■ WORK INSTRUCTIONS
Return each line of the entries that mentions the word "coloured".
*** Opening LISTED ENTRIES ***
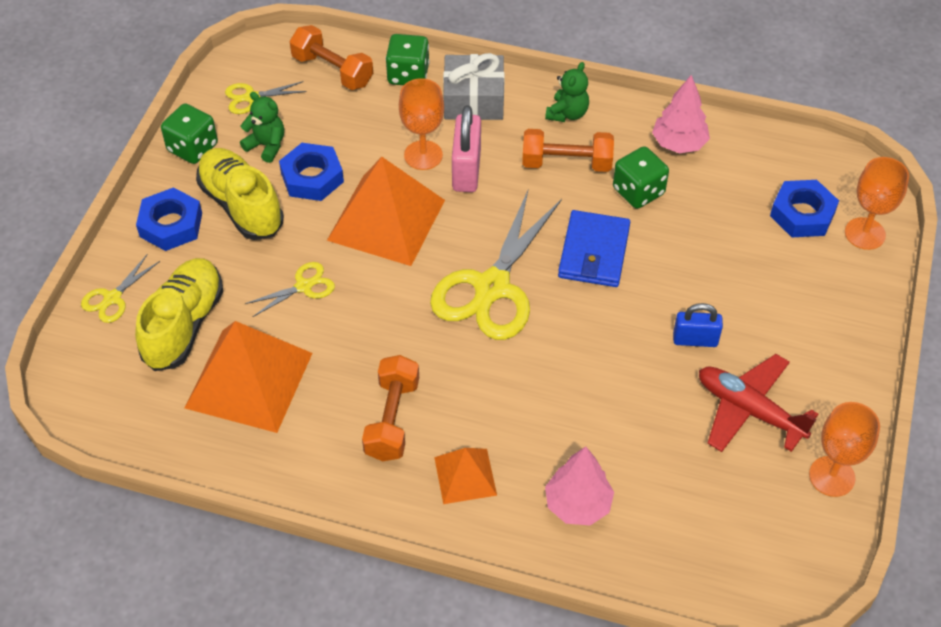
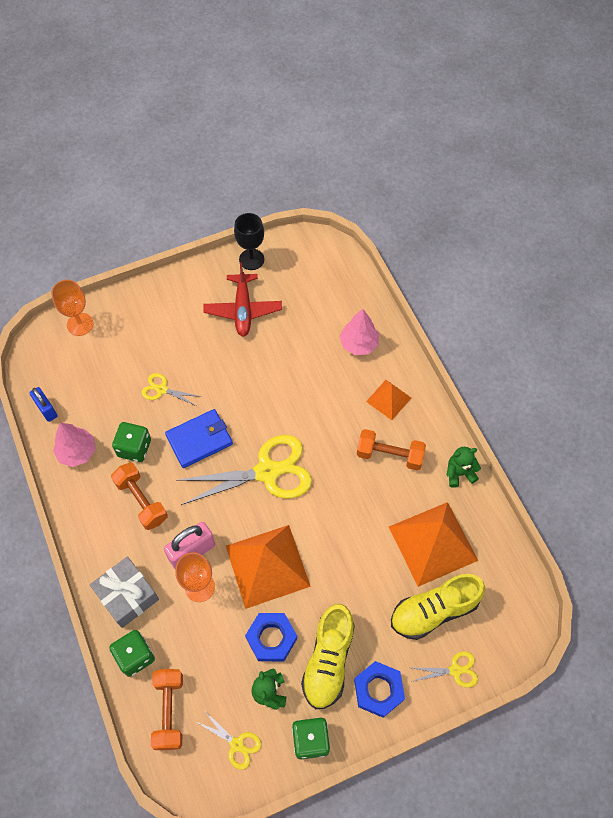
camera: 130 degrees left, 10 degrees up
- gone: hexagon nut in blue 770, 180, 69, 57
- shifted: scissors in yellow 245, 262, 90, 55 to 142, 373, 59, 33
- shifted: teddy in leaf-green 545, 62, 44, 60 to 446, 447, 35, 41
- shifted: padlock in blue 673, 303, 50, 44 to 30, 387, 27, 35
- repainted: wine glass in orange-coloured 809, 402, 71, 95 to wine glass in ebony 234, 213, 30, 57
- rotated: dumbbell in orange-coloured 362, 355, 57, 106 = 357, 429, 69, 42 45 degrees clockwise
*** Closing LISTED ENTRIES ***
■ RESPONSE
- repainted: wine glass in orange-coloured 809, 402, 71, 95 to wine glass in ebony 234, 213, 30, 57
- rotated: dumbbell in orange-coloured 362, 355, 57, 106 = 357, 429, 69, 42 45 degrees clockwise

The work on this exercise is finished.